■ WHAT YOU HAVE TO DO ■
Could you reproduce the lines below from the one with "none -> brown brick A10:C10 level 1" through the one with "lime brick E2:E3"? Keep both ends and add nothing.
EXERCISE MATERIALS Block Start
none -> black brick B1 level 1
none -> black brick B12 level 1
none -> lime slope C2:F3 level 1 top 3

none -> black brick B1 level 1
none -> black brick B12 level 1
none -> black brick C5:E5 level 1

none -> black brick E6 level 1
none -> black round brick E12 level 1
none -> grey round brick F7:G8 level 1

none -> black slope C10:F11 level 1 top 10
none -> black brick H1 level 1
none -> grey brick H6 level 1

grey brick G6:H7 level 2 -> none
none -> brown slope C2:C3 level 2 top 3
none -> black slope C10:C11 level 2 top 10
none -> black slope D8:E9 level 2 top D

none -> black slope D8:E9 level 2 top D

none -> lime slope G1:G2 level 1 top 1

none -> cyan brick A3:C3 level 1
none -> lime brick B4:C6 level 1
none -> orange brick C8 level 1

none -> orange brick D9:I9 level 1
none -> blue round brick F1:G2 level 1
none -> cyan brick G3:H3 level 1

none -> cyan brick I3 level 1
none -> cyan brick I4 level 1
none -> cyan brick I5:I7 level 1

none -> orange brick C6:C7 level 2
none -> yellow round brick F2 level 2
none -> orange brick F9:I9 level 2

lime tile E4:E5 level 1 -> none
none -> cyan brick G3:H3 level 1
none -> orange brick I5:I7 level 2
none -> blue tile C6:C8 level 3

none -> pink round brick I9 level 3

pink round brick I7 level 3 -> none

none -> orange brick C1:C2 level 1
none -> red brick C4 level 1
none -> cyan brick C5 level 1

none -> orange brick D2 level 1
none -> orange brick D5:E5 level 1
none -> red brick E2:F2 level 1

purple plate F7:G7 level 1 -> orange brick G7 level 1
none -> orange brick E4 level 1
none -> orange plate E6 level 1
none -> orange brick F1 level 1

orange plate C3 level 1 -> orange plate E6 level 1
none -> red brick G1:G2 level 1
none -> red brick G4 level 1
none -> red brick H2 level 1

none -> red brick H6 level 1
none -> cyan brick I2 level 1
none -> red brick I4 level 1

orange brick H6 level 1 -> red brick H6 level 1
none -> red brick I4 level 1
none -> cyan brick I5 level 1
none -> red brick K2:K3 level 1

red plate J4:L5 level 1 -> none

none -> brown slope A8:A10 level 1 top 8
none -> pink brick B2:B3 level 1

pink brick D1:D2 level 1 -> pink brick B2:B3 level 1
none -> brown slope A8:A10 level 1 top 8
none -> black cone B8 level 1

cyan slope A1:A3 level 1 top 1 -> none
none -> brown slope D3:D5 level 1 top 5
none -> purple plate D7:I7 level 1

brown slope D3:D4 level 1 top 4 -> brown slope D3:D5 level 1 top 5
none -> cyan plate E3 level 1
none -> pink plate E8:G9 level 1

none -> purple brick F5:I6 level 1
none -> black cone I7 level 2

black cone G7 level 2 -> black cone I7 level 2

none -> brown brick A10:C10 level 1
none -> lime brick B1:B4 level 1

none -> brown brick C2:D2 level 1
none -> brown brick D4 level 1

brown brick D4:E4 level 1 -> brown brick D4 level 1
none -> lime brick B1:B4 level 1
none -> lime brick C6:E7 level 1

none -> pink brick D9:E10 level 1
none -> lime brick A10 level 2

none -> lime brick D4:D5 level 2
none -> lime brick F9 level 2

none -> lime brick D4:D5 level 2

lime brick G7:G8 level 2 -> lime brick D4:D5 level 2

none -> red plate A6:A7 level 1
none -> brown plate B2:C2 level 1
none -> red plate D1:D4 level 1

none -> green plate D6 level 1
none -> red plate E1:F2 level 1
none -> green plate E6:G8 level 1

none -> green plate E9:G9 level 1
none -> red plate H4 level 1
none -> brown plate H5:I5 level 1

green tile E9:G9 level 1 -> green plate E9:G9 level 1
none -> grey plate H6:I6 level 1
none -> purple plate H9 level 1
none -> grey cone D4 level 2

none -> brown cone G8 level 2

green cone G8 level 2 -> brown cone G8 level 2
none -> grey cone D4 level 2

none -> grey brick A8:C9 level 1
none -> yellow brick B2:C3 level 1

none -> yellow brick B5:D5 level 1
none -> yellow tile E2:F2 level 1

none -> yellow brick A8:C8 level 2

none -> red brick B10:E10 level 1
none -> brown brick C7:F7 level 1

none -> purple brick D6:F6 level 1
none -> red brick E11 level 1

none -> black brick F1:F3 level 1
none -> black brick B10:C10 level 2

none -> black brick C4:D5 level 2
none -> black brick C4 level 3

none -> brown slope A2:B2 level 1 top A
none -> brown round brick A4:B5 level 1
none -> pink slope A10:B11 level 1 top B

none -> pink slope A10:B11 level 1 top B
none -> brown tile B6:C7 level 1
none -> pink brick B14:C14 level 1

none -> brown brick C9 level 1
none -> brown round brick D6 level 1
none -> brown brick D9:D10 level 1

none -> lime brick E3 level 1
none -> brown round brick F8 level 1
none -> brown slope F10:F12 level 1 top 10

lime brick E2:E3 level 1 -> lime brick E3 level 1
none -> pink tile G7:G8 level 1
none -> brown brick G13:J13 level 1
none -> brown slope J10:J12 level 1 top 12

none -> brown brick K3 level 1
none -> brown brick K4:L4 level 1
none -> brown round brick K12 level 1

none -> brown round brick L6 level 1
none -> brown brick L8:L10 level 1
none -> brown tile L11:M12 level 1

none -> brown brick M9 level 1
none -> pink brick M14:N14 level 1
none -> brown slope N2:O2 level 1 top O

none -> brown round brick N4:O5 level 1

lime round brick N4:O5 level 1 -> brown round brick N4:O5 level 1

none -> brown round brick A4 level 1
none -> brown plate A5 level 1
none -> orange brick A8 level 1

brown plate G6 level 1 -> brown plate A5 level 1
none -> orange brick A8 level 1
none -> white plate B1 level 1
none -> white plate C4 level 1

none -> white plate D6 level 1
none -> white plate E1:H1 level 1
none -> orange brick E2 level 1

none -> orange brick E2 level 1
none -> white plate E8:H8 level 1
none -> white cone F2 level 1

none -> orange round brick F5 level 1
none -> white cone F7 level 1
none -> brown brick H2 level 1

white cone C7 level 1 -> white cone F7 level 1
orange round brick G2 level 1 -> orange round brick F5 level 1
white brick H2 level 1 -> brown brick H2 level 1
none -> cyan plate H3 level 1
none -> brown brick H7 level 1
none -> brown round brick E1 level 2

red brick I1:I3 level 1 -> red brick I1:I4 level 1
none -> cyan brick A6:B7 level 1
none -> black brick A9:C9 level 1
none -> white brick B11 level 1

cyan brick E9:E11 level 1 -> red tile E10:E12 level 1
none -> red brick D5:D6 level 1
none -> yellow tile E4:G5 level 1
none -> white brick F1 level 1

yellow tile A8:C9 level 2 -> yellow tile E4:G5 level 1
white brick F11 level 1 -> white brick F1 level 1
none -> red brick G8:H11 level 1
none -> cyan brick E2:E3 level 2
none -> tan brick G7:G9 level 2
EXERCISE MATERIALS Block End
■ EXPECTED ANSWER ■
none -> brown brick A10:C10 level 1
none -> lime brick B1:B4 level 1

none -> brown brick C2:D2 level 1
none -> brown brick D4 level 1

brown brick D4:E4 level 1 -> brown brick D4 level 1
none -> lime brick B1:B4 level 1
none -> lime brick C6:E7 level 1

none -> pink brick D9:E10 level 1
none -> lime brick A10 level 2

none -> lime brick D4:D5 level 2
none -> lime brick F9 level 2

none -> lime brick D4:D5 level 2

lime brick G7:G8 level 2 -> lime brick D4:D5 level 2

none -> red plate A6:A7 level 1
none -> brown plate B2:C2 level 1
none -> red plate D1:D4 level 1

none -> green plate D6 level 1
none -> red plate E1:F2 level 1
none -> green plate E6:G8 level 1

none -> green plate E9:G9 level 1
none -> red plate H4 level 1
none -> brown plate H5:I5 level 1

green tile E9:G9 level 1 -> green plate E9:G9 level 1
none -> grey plate H6:I6 level 1
none -> purple plate H9 level 1
none -> grey cone D4 level 2

none -> brown cone G8 level 2

green cone G8 level 2 -> brown cone G8 level 2
none -> grey cone D4 level 2

none -> grey brick A8:C9 level 1
none -> yellow brick B2:C3 level 1

none -> yellow brick B5:D5 level 1
none -> yellow tile E2:F2 level 1

none -> yellow brick A8:C8 level 2

none -> red brick B10:E10 level 1
none -> brown brick C7:F7 level 1

none -> purple brick D6:F6 level 1
none -> red brick E11 level 1

none -> black brick F1:F3 level 1
none -> black brick B10:C10 level 2

none -> black brick C4:D5 level 2
none -> black brick C4 level 3

none -> brown slope A2:B2 level 1 top A
none -> brown round brick A4:B5 level 1
none -> pink slope A10:B11 level 1 top B

none -> pink slope A10:B11 level 1 top B
none -> brown tile B6:C7 level 1
none -> pink brick B14:C14 level 1

none -> brown brick C9 level 1
none -> brown round brick D6 level 1
none -> brown brick D9:D10 level 1

none -> lime brick E3 level 1
none -> brown round brick F8 level 1
none -> brown slope F10:F12 level 1 top 10

lime brick E2:E3 level 1 -> lime brick E3 level 1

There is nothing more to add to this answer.